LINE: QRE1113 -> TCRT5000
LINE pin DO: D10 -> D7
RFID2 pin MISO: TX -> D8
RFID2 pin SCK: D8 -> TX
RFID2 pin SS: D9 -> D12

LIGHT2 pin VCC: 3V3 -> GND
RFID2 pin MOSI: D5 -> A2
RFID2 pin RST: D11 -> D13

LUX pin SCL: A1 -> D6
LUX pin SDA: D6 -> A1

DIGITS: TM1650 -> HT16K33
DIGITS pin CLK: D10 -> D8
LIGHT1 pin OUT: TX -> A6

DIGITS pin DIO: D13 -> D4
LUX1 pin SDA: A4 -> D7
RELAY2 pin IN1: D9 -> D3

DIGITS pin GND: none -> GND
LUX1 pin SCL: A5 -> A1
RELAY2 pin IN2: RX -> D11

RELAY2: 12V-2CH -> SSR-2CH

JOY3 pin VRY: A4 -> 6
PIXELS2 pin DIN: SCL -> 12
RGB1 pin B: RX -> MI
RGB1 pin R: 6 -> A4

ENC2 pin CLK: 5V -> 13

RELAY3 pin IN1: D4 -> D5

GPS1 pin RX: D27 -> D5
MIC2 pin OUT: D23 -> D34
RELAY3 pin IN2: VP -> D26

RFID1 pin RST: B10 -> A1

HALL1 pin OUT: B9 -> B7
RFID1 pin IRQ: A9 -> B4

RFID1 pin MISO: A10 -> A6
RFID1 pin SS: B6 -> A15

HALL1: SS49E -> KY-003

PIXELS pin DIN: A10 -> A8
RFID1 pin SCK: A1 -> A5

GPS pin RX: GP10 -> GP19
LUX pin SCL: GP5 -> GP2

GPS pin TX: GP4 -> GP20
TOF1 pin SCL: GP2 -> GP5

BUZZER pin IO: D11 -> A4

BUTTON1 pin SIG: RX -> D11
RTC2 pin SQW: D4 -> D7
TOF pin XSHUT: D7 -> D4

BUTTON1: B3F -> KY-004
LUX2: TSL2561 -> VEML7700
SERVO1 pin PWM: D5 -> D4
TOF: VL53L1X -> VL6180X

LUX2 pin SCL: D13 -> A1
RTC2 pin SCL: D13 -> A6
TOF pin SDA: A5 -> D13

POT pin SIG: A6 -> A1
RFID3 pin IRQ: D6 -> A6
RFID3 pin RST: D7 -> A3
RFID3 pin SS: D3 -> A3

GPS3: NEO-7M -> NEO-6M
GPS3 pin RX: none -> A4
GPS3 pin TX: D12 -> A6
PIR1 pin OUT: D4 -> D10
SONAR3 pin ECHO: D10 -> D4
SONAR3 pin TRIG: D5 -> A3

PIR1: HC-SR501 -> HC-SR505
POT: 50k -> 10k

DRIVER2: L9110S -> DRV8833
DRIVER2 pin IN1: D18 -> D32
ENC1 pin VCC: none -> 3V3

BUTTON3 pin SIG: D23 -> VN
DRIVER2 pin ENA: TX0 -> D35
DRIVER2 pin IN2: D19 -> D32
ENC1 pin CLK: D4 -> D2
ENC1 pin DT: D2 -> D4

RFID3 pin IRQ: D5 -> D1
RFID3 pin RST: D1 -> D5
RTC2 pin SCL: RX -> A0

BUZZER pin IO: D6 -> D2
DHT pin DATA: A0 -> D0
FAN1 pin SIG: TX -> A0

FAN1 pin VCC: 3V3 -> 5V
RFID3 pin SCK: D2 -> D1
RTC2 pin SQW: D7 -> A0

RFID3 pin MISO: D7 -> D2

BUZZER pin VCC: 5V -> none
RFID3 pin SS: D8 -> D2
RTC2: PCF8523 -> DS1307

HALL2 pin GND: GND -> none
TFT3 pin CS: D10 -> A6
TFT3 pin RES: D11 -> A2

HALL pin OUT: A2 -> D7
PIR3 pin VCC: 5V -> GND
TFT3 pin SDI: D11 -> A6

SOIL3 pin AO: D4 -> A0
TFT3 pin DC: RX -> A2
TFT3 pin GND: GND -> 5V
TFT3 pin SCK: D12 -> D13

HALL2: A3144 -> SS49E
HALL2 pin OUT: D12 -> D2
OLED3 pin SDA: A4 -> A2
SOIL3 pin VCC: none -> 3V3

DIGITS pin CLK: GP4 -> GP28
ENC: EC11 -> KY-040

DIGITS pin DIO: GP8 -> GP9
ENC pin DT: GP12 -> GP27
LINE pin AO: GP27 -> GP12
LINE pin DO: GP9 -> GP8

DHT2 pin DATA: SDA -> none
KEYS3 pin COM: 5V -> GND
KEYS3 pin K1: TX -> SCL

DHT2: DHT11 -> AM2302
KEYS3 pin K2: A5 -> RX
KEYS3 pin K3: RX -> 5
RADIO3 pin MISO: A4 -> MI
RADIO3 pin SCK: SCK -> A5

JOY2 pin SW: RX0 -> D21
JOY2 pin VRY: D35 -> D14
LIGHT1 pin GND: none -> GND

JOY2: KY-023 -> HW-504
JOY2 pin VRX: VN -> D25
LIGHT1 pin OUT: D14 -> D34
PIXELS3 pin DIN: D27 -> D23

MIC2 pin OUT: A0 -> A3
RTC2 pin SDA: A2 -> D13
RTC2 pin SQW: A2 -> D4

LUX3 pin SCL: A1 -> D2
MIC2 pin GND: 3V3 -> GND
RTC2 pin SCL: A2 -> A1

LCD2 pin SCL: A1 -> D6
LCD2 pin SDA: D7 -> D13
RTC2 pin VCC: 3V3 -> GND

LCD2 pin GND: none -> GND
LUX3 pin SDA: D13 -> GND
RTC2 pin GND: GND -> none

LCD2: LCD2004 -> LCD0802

• Problem to work on: Each line above is to be reproduced exactly.

• Exercise response:
LINE: QRE1113 -> TCRT5000
LINE pin DO: D10 -> D7
RFID2 pin MISO: TX -> D8
RFID2 pin SCK: D8 -> TX
RFID2 pin SS: D9 -> D12

LIGHT2 pin VCC: 3V3 -> GND
RFID2 pin MOSI: D5 -> A2
RFID2 pin RST: D11 -> D13

LUX pin SCL: A1 -> D6
LUX pin SDA: D6 -> A1

DIGITS: TM1650 -> HT16K33
DIGITS pin CLK: D10 -> D8
LIGHT1 pin OUT: TX -> A6

DIGITS pin DIO: D13 -> D4
LUX1 pin SDA: A4 -> D7
RELAY2 pin IN1: D9 -> D3

DIGITS pin GND: none -> GND
LUX1 pin SCL: A5 -> A1
RELAY2 pin IN2: RX -> D11

RELAY2: 12V-2CH -> SSR-2CH

JOY3 pin VRY: A4 -> 6
PIXELS2 pin DIN: SCL -> 12
RGB1 pin B: RX -> MI
RGB1 pin R: 6 -> A4

ENC2 pin CLK: 5V -> 13

RELAY3 pin IN1: D4 -> D5

GPS1 pin RX: D27 -> D5
MIC2 pin OUT: D23 -> D34
RELAY3 pin IN2: VP -> D26

RFID1 pin RST: B10 -> A1

HALL1 pin OUT: B9 -> B7
RFID1 pin IRQ: A9 -> B4

RFID1 pin MISO: A10 -> A6
RFID1 pin SS: B6 -> A15

HALL1: SS49E -> KY-003

PIXELS pin DIN: A10 -> A8
RFID1 pin SCK: A1 -> A5

GPS pin RX: GP10 -> GP19
LUX pin SCL: GP5 -> GP2

GPS pin TX: GP4 -> GP20
TOF1 pin SCL: GP2 -> GP5

BUZZER pin IO: D11 -> A4

BUTTON1 pin SIG: RX -> D11
RTC2 pin SQW: D4 -> D7
TOF pin XSHUT: D7 -> D4

BUTTON1: B3F -> KY-004
LUX2: TSL2561 -> VEML7700
SERVO1 pin PWM: D5 -> D4
TOF: VL53L1X -> VL6180X

LUX2 pin SCL: D13 -> A1
RTC2 pin SCL: D13 -> A6
TOF pin SDA: A5 -> D13

POT pin SIG: A6 -> A1
RFID3 pin IRQ: D6 -> A6
RFID3 pin RST: D7 -> A3
RFID3 pin SS: D3 -> A3

GPS3: NEO-7M -> NEO-6M
GPS3 pin RX: none -> A4
GPS3 pin TX: D12 -> A6
PIR1 pin OUT: D4 -> D10
SONAR3 pin ECHO: D10 -> D4
SONAR3 pin TRIG: D5 -> A3

PIR1: HC-SR501 -> HC-SR505
POT: 50k -> 10k

DRIVER2: L9110S -> DRV8833
DRIVER2 pin IN1: D18 -> D32
ENC1 pin VCC: none -> 3V3

BUTTON3 pin SIG: D23 -> VN
DRIVER2 pin ENA: TX0 -> D35
DRIVER2 pin IN2: D19 -> D32
ENC1 pin CLK: D4 -> D2
ENC1 pin DT: D2 -> D4

RFID3 pin IRQ: D5 -> D1
RFID3 pin RST: D1 -> D5
RTC2 pin SCL: RX -> A0

BUZZER pin IO: D6 -> D2
DHT pin DATA: A0 -> D0
FAN1 pin SIG: TX -> A0

FAN1 pin VCC: 3V3 -> 5V
RFID3 pin SCK: D2 -> D1
RTC2 pin SQW: D7 -> A0

RFID3 pin MISO: D7 -> D2

BUZZER pin VCC: 5V -> none
RFID3 pin SS: D8 -> D2
RTC2: PCF8523 -> DS1307

HALL2 pin GND: GND -> none
TFT3 pin CS: D10 -> A6
TFT3 pin RES: D11 -> A2

HALL pin OUT: A2 -> D7
PIR3 pin VCC: 5V -> GND
TFT3 pin SDI: D11 -> A6

SOIL3 pin AO: D4 -> A0
TFT3 pin DC: RX -> A2
TFT3 pin GND: GND -> 5V
TFT3 pin SCK: D12 -> D13

HALL2: A3144 -> SS49E
HALL2 pin OUT: D12 -> D2
OLED3 pin SDA: A4 -> A2
SOIL3 pin VCC: none -> 3V3

DIGITS pin CLK: GP4 -> GP28
ENC: EC11 -> KY-040

DIGITS pin DIO: GP8 -> GP9
ENC pin DT: GP12 -> GP27
LINE pin AO: GP27 -> GP12
LINE pin DO: GP9 -> GP8

DHT2 pin DATA: SDA -> none
KEYS3 pin COM: 5V -> GND
KEYS3 pin K1: TX -> SCL

DHT2: DHT11 -> AM2302
KEYS3 pin K2: A5 -> RX
KEYS3 pin K3: RX -> 5
RADIO3 pin MISO: A4 -> MI
RADIO3 pin SCK: SCK -> A5

JOY2 pin SW: RX0 -> D21
JOY2 pin VRY: D35 -> D14
LIGHT1 pin GND: none -> GND

JOY2: KY-023 -> HW-504
JOY2 pin VRX: VN -> D25
LIGHT1 pin OUT: D14 -> D34
PIXELS3 pin DIN: D27 -> D23

MIC2 pin OUT: A0 -> A3
RTC2 pin SDA: A2 -> D13
RTC2 pin SQW: A2 -> D4

LUX3 pin SCL: A1 -> D2
MIC2 pin GND: 3V3 -> GND
RTC2 pin SCL: A2 -> A1

LCD2 pin SCL: A1 -> D6
LCD2 pin SDA: D7 -> D13
RTC2 pin VCC: 3V3 -> GND

LCD2 pin GND: none -> GND
LUX3 pin SDA: D13 -> GND
RTC2 pin GND: GND -> none

LCD2: LCD2004 -> LCD0802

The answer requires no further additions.